_EXERCISE PROMPT_
Go through the records below and write each one out again unchanged.

_ENTRIES SUPPLIED_
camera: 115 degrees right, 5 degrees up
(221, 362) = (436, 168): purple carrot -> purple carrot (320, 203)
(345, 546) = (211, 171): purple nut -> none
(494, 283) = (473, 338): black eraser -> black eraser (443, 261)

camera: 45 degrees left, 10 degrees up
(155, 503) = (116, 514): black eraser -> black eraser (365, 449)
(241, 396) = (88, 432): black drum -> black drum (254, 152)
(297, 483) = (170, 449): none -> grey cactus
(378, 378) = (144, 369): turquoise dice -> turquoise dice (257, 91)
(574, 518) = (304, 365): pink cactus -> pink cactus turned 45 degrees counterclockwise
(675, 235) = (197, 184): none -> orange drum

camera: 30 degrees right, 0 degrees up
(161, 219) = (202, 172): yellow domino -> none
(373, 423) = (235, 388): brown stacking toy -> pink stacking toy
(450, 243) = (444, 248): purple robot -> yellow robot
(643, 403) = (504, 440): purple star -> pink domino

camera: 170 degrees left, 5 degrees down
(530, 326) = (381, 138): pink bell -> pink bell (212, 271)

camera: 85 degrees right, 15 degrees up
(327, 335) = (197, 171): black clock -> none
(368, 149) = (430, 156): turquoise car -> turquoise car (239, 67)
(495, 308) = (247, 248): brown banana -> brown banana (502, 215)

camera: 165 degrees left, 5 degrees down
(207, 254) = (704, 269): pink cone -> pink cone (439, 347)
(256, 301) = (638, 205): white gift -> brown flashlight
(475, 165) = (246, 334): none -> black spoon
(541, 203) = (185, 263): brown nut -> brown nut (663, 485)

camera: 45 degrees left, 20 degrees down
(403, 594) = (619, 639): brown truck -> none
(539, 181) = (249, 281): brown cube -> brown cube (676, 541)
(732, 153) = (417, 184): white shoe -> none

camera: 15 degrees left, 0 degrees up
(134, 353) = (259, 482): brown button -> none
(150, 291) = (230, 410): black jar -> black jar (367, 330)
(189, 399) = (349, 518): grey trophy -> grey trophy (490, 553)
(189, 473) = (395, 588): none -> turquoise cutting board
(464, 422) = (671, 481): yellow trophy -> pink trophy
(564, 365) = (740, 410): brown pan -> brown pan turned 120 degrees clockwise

_COMPLETED TASK_
camera: 115 degrees right, 5 degrees up
(221, 362) = (436, 168): purple carrot -> purple carrot (320, 203)
(345, 546) = (211, 171): purple nut -> none
(494, 283) = (473, 338): black eraser -> black eraser (443, 261)

camera: 45 degrees left, 10 degrees up
(155, 503) = (116, 514): black eraser -> black eraser (365, 449)
(241, 396) = (88, 432): black drum -> black drum (254, 152)
(297, 483) = (170, 449): none -> grey cactus
(378, 378) = (144, 369): turquoise dice -> turquoise dice (257, 91)
(574, 518) = (304, 365): pink cactus -> pink cactus turned 45 degrees counterclockwise
(675, 235) = (197, 184): none -> orange drum

camera: 30 degrees right, 0 degrees up
(161, 219) = (202, 172): yellow domino -> none
(373, 423) = (235, 388): brown stacking toy -> pink stacking toy
(450, 243) = (444, 248): purple robot -> yellow robot
(643, 403) = (504, 440): purple star -> pink domino

camera: 170 degrees left, 5 degrees down
(530, 326) = (381, 138): pink bell -> pink bell (212, 271)

camera: 85 degrees right, 15 degrees up
(327, 335) = (197, 171): black clock -> none
(368, 149) = (430, 156): turquoise car -> turquoise car (239, 67)
(495, 308) = (247, 248): brown banana -> brown banana (502, 215)

camera: 165 degrees left, 5 degrees down
(207, 254) = (704, 269): pink cone -> pink cone (439, 347)
(256, 301) = (638, 205): white gift -> brown flashlight
(475, 165) = (246, 334): none -> black spoon
(541, 203) = (185, 263): brown nut -> brown nut (663, 485)

camera: 45 degrees left, 20 degrees down
(403, 594) = (619, 639): brown truck -> none
(539, 181) = (249, 281): brown cube -> brown cube (676, 541)
(732, 153) = (417, 184): white shoe -> none

camera: 15 degrees left, 0 degrees up
(134, 353) = (259, 482): brown button -> none
(150, 291) = (230, 410): black jar -> black jar (367, 330)
(189, 399) = (349, 518): grey trophy -> grey trophy (490, 553)
(189, 473) = (395, 588): none -> turquoise cutting board
(464, 422) = (671, 481): yellow trophy -> pink trophy
(564, 365) = (740, 410): brown pan -> brown pan turned 120 degrees clockwise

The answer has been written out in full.